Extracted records
▶
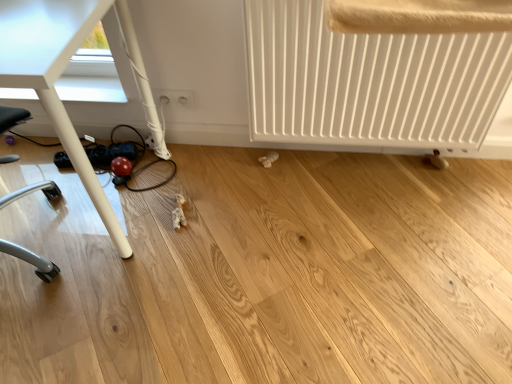
Where is `free space on the front side of white matte radiator at lower right`? The height and width of the screenshot is (384, 512). free space on the front side of white matte radiator at lower right is located at coordinates (378, 254).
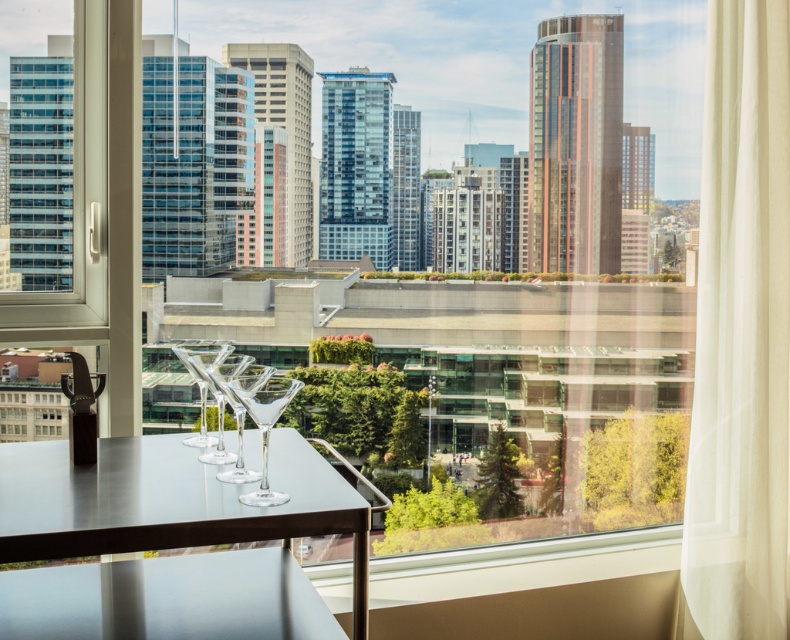
Is satin silver table at lower left bigger than transparent glass martini glass at center?

Yes, satin silver table at lower left is bigger than transparent glass martini glass at center.

Locate an element on the screen. satin silver table at lower left is located at coordinates (168, 502).

This screenshot has height=640, width=790. I want to click on satin silver table at lower left, so click(x=168, y=502).

Between satin silver table at lower left and clear glass wine glass at center, which one has more height?

With more height is satin silver table at lower left.

Find the location of a particular element. The image size is (790, 640). satin silver table at lower left is located at coordinates (168, 502).

Does point (779, 154) come farther from viewer compared to point (292, 449)?

That is True.

Does white sheer curtain at right appear over satin silver table at lower left?

Yes.

Is point (698, 582) positioned after point (47, 500)?

Yes.

Where is `white sheer curtain at right`? The height and width of the screenshot is (640, 790). white sheer curtain at right is located at coordinates (740, 333).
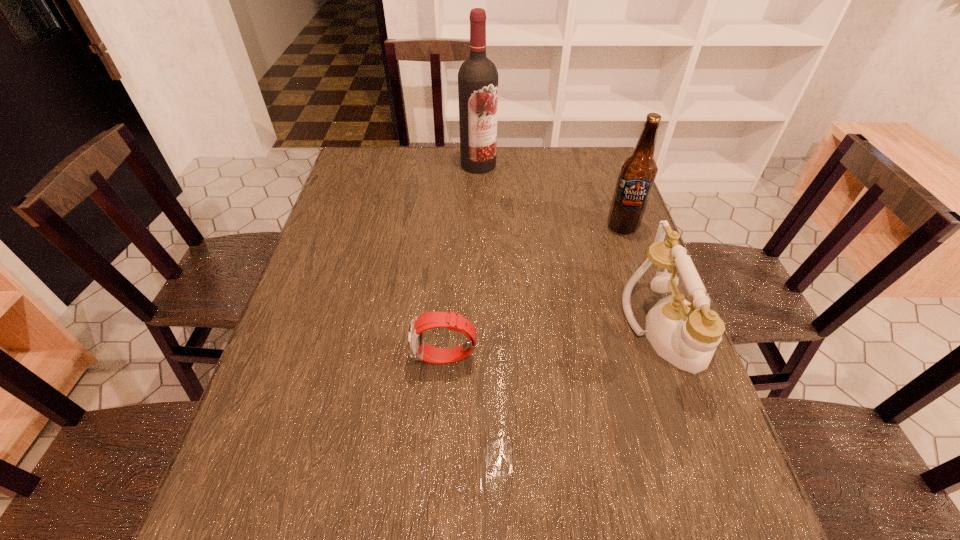
You are a GUI agent. You are given a task and a screenshot of the screen. Output one action in this format:
    pyautogui.click(x=<x>, y=<y>)
    Task: Click on the free space on the desktop that is between the shortest object and the second shortest object and is positioned on the label of the second farthest object
    The height and width of the screenshot is (540, 960).
    Given the screenshot: What is the action you would take?
    pyautogui.click(x=591, y=339)

Identify the location of vacant space on the desktop that is between the watch and the telephone and is positioned on the label of the tallest object. The width and height of the screenshot is (960, 540). (555, 344).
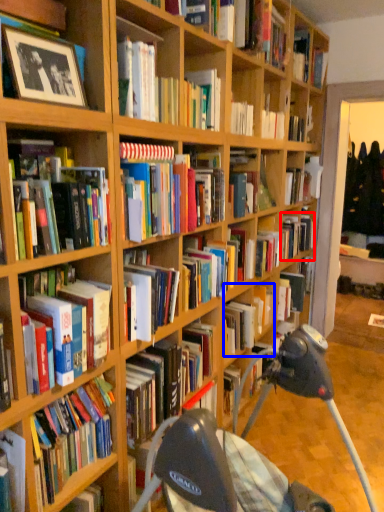
Question: Which point is further to the camera, book (highlighted by a red box) or book (highlighted by a blue box)?

Choices:
 (A) book
 (B) book

Answer: (A)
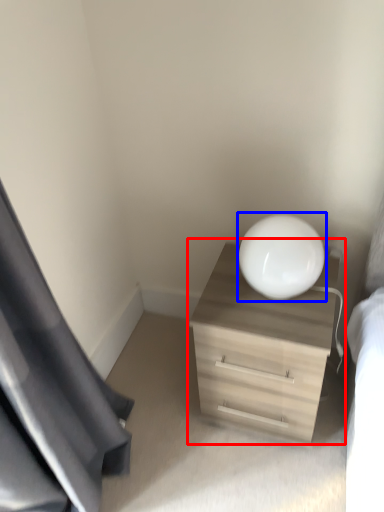
Question: Among these objects, which one is nearest to the camera, dresser (highlighted by a red box) or round table (highlighted by a blue box)?

Choices:
 (A) dresser
 (B) round table

Answer: (B)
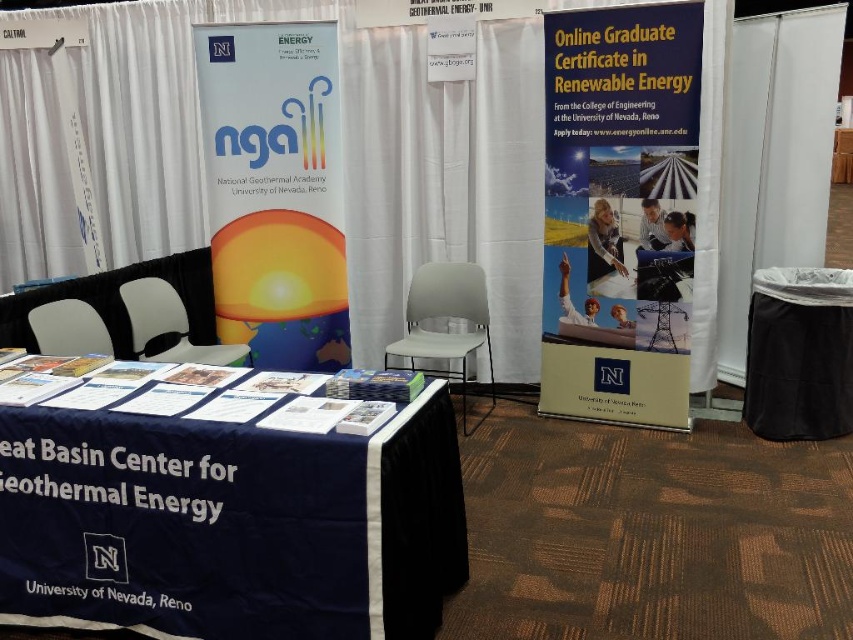
You are an attendee at the conference, and you want to pick up a brochure from the blue fabric table at lower left. However, there is a yellow matte sign at center in the way. Can you reach the table without moving the sign?

The blue fabric table at lower left has a lesser height compared to the yellow matte sign at center. Since the table is shorter, you can reach it by bending down or moving around the sign to access the table.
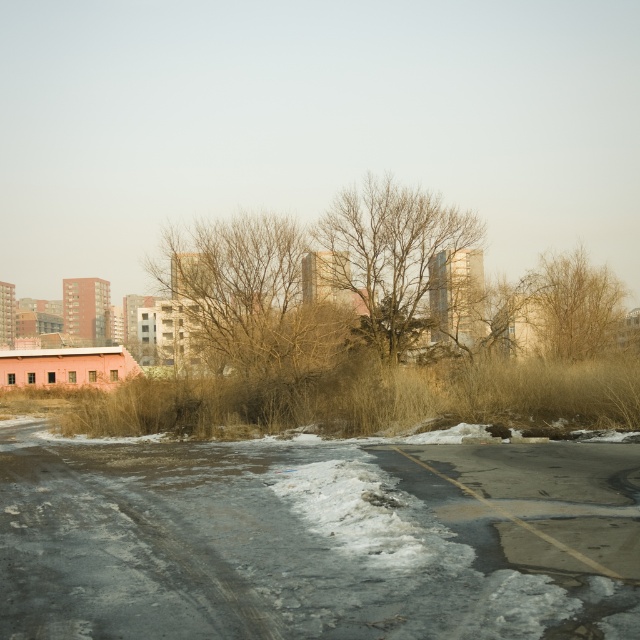
In the scene shown: Can you confirm if white powdery snow at center is smaller than brown dry grass at right?

Correct, white powdery snow at center occupies less space than brown dry grass at right.

Measure the distance between white powdery snow at center and camera.

A distance of 5.98 meters exists between white powdery snow at center and camera.

This screenshot has width=640, height=640. Find the location of `white powdery snow at center`. white powdery snow at center is located at coordinates (314, 538).

Measure the distance between bare branches at center and brown dry grass at right.

bare branches at center and brown dry grass at right are 7.65 meters apart.

What are the coordinates of `bare branches at center` in the screenshot? It's located at (390, 253).

Identify the location of bare branches at center. The image size is (640, 640). (390, 253).

Find the location of `white powdery snow at center`. white powdery snow at center is located at coordinates (314, 538).

Based on the photo, does white powdery snow at center have a greater width compared to bare branches at center?

Yes, white powdery snow at center is wider than bare branches at center.

Is point (289, 502) positioned behind point (428, 259)?

No.

At what (x,y) coordinates should I click in order to perform the action: click on white powdery snow at center. Please return your answer as a coordinate pair (x, y). Looking at the image, I should click on (314, 538).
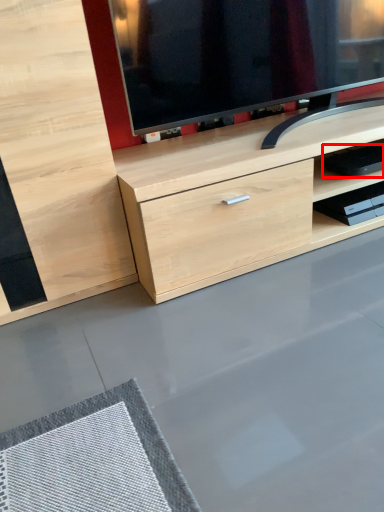
Question: Observing the image, what is the correct spatial positioning of equipment (annotated by the red box) in reference to shelf?

Choices:
 (A) left
 (B) right

Answer: (A)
◀
## [THE PROBLEM]
Pick out each line in the rows above that contains the word "Where". Case counts.

## [RESPONSE TO THIS TASK]
Where is `free space on the front side of white matte radiator at lower right`? The height and width of the screenshot is (384, 512). free space on the front side of white matte radiator at lower right is located at coordinates (378, 254).
Where is `white sheer curtain at right`? The height and width of the screenshot is (640, 790). white sheer curtain at right is located at coordinates (740, 333).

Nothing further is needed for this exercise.